— AVAILABLE RECORDS —
Segment Open

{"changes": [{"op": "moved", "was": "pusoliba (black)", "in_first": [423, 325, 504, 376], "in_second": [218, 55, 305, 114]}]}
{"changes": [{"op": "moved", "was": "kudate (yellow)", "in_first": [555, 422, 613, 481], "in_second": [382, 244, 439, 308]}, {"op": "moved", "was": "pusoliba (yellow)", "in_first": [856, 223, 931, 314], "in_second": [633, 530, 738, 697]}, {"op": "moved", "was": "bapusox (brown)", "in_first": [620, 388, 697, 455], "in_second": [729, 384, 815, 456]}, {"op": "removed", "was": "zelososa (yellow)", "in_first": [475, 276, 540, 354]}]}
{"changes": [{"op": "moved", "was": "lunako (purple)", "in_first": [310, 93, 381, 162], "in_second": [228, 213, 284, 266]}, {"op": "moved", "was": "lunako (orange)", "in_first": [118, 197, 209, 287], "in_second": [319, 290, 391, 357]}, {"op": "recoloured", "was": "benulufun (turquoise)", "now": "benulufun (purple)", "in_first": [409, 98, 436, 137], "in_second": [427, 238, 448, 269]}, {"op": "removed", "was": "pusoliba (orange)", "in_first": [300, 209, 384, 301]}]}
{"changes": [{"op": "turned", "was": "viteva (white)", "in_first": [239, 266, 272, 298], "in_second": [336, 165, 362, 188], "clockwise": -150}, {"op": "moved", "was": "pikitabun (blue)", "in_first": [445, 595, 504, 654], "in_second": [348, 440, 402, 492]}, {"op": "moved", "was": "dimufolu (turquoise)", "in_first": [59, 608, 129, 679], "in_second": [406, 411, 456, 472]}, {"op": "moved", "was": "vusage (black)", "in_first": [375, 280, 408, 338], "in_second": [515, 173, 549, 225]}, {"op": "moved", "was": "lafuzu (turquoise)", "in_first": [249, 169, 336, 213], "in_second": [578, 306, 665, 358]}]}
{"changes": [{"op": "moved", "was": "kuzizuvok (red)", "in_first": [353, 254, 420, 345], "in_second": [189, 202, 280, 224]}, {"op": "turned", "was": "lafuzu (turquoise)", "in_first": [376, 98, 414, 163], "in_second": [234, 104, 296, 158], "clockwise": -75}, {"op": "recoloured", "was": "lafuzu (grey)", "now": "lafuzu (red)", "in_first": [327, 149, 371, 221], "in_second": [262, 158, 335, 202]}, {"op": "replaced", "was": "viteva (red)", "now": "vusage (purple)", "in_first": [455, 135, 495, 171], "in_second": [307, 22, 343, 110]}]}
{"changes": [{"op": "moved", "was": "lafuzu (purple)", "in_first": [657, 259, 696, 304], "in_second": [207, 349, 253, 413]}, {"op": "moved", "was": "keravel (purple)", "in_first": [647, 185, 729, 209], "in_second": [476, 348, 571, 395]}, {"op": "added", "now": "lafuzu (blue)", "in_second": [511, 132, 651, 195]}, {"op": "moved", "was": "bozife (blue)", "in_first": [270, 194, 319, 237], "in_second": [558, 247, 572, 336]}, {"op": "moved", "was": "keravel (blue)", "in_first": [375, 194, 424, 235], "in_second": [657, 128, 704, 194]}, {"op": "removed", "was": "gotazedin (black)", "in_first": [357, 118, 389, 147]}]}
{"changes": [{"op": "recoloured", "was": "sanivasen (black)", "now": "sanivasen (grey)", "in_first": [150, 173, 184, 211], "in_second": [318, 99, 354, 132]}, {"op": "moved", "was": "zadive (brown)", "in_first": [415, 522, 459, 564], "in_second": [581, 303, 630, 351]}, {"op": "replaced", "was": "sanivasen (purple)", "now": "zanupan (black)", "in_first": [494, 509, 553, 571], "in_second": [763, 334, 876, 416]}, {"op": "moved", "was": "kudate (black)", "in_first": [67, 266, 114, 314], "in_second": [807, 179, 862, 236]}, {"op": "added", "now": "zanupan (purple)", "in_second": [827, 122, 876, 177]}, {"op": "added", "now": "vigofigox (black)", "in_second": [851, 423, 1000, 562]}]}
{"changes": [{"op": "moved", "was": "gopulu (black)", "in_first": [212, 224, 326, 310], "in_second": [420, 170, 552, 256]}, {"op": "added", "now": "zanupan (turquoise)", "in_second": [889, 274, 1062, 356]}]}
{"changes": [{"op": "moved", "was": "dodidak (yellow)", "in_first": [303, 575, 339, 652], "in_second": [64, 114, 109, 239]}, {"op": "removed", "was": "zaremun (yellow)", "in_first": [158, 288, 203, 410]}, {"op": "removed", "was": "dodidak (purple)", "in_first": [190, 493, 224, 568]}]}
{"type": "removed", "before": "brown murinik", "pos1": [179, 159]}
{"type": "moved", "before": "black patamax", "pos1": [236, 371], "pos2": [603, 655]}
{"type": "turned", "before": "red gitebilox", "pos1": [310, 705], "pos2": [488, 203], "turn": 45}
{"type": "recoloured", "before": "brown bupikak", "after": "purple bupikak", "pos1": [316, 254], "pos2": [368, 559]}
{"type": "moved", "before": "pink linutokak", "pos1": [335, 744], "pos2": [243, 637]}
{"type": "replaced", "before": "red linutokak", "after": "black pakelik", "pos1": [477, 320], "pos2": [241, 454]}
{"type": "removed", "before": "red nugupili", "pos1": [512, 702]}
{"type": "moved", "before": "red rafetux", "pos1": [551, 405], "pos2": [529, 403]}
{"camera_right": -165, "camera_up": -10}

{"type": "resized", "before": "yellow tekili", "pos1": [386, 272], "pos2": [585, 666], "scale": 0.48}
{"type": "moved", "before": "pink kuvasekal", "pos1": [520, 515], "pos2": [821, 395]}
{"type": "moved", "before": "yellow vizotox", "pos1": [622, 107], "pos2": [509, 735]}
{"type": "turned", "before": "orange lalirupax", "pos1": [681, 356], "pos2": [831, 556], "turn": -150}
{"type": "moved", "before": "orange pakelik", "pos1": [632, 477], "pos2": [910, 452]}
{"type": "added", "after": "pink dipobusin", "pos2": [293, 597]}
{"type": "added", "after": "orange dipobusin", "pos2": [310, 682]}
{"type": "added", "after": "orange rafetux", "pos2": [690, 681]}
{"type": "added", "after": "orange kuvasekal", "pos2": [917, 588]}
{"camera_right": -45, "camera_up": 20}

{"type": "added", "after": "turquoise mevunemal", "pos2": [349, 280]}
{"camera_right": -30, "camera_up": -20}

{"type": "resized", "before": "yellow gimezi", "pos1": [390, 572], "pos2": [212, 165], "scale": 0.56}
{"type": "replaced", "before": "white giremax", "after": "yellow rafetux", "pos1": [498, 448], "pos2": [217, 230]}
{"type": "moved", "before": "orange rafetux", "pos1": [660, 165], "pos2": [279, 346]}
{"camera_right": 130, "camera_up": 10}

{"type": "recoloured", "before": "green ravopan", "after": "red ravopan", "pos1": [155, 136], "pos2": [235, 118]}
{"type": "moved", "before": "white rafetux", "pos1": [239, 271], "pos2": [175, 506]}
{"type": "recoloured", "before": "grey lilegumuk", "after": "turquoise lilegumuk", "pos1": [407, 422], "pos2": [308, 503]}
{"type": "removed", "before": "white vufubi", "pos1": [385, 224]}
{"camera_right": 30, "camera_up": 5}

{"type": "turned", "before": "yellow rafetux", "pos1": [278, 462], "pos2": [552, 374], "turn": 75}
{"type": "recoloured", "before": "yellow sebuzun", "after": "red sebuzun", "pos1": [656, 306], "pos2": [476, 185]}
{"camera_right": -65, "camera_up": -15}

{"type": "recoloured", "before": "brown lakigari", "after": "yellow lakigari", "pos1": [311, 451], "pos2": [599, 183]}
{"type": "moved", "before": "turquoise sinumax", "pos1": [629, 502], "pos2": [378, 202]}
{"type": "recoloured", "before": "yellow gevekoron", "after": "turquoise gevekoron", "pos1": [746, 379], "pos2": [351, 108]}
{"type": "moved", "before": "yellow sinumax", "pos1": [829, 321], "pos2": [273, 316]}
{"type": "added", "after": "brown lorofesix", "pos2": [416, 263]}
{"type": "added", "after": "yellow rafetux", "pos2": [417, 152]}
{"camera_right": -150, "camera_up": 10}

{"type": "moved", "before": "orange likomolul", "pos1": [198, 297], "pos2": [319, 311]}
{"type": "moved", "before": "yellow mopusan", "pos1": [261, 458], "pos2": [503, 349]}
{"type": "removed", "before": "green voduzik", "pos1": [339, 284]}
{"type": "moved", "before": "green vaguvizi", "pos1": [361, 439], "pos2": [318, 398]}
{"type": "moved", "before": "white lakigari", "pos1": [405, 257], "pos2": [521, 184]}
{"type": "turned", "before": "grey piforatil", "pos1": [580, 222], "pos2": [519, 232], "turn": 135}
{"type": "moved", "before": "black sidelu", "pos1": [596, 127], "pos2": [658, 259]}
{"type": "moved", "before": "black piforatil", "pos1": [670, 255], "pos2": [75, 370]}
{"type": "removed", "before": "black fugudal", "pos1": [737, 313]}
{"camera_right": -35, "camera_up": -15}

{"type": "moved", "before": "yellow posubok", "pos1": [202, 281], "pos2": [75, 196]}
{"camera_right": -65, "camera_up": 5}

Segment Closed

— WHAT YOU SHOULD DO —
Only a number is wanted here: how many lines in the data above include the string "linutokak"?

— RESULT —
2